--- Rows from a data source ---
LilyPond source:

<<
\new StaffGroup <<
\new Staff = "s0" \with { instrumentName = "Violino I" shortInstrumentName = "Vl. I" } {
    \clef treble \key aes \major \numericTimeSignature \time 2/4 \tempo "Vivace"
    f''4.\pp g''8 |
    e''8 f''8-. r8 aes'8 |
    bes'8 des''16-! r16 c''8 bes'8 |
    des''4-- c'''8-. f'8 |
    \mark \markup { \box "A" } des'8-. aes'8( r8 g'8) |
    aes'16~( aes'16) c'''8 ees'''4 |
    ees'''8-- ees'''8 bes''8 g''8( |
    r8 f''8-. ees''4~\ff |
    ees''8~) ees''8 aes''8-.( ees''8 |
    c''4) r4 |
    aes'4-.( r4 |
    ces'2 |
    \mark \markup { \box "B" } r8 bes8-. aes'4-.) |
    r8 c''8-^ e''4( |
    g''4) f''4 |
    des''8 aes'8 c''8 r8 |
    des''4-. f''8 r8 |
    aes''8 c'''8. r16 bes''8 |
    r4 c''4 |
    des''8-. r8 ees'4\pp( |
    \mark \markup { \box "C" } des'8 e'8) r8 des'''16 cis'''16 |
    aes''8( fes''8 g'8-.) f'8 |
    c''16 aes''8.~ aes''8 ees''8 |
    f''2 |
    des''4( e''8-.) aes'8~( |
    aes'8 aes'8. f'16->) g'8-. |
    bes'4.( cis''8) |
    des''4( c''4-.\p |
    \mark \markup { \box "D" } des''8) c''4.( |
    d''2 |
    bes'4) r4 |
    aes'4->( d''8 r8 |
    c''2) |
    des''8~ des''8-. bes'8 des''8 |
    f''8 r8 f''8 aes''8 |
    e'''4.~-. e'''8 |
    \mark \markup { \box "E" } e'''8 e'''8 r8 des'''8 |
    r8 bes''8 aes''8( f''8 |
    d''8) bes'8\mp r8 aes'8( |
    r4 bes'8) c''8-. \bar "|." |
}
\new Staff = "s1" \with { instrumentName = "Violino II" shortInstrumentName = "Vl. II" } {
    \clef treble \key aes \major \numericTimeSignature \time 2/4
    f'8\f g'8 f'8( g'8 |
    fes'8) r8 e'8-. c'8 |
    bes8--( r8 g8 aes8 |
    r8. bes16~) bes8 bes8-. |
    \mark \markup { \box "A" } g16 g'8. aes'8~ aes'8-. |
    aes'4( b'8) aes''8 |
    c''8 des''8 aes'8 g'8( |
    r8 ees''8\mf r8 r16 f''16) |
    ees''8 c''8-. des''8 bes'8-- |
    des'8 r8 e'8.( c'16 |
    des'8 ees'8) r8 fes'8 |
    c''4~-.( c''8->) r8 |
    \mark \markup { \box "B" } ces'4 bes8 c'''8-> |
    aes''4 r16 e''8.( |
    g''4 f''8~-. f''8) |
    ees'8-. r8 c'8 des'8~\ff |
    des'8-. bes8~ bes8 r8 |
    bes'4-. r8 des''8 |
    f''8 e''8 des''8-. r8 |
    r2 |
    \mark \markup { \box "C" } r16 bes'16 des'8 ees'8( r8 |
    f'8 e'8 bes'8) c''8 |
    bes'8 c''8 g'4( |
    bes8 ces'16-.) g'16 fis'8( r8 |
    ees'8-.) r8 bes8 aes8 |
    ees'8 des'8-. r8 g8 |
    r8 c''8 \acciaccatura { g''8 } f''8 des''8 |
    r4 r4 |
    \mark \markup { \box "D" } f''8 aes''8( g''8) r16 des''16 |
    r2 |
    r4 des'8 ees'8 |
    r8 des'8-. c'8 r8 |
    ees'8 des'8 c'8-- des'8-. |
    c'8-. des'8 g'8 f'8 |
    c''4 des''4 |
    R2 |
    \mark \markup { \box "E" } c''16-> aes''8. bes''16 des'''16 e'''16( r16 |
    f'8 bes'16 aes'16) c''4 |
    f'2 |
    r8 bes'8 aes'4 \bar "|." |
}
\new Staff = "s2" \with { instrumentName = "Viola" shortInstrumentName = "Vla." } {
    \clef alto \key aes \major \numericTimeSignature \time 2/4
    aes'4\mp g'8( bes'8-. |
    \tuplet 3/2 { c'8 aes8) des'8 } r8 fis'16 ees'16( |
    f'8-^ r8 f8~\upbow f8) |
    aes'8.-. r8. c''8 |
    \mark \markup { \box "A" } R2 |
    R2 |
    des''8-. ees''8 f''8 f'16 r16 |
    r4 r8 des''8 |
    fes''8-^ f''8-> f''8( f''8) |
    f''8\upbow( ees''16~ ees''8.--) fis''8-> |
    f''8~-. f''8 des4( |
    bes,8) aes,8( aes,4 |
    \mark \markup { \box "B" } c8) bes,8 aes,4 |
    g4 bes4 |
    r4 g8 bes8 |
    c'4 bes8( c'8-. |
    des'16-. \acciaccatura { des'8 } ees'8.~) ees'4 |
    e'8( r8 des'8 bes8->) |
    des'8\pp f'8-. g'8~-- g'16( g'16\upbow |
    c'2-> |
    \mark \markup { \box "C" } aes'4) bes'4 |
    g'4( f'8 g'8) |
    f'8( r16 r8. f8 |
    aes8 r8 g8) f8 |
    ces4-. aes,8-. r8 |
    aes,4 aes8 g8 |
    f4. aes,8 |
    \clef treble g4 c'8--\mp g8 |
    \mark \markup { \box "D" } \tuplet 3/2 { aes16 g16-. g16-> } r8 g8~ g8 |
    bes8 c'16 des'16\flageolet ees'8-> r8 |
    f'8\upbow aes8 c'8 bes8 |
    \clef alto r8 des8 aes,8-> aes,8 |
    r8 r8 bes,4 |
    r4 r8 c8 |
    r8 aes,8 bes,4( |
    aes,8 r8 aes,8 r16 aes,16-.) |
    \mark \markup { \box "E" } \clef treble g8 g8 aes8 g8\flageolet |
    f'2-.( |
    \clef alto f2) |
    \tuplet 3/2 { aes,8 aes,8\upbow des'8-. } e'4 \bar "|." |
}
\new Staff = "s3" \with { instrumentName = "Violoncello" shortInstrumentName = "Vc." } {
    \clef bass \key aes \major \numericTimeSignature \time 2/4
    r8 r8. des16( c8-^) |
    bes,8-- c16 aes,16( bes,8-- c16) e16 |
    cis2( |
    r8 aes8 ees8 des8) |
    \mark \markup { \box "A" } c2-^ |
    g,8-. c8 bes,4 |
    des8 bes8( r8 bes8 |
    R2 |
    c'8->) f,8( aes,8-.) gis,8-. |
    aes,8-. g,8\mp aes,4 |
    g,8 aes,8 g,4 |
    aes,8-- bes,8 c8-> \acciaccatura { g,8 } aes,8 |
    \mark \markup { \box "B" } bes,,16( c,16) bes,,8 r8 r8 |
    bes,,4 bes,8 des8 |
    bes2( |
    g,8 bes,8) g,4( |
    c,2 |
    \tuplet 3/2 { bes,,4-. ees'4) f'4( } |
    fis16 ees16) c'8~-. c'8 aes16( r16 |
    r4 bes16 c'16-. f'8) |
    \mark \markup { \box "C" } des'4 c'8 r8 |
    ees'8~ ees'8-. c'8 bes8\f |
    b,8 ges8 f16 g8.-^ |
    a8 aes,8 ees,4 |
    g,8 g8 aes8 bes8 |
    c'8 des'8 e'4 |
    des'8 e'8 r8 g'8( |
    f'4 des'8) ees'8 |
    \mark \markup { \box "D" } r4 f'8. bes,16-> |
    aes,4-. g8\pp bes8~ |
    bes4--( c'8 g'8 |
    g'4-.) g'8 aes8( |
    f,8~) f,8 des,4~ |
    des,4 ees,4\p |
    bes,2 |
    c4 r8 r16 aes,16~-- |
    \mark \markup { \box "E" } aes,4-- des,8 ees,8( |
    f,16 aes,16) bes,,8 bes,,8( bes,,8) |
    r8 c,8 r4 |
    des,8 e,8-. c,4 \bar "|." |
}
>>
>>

--- Problem to work on ---
Find every line in the rows above that contains the string "alto", matching case exactly, and copy each of those lines.

--- Expected output ---
    \clef alto \key aes \major \numericTimeSignature \time 2/4
    \clef alto r8 des8 aes,8-> aes,8 |
    \clef alto f2) |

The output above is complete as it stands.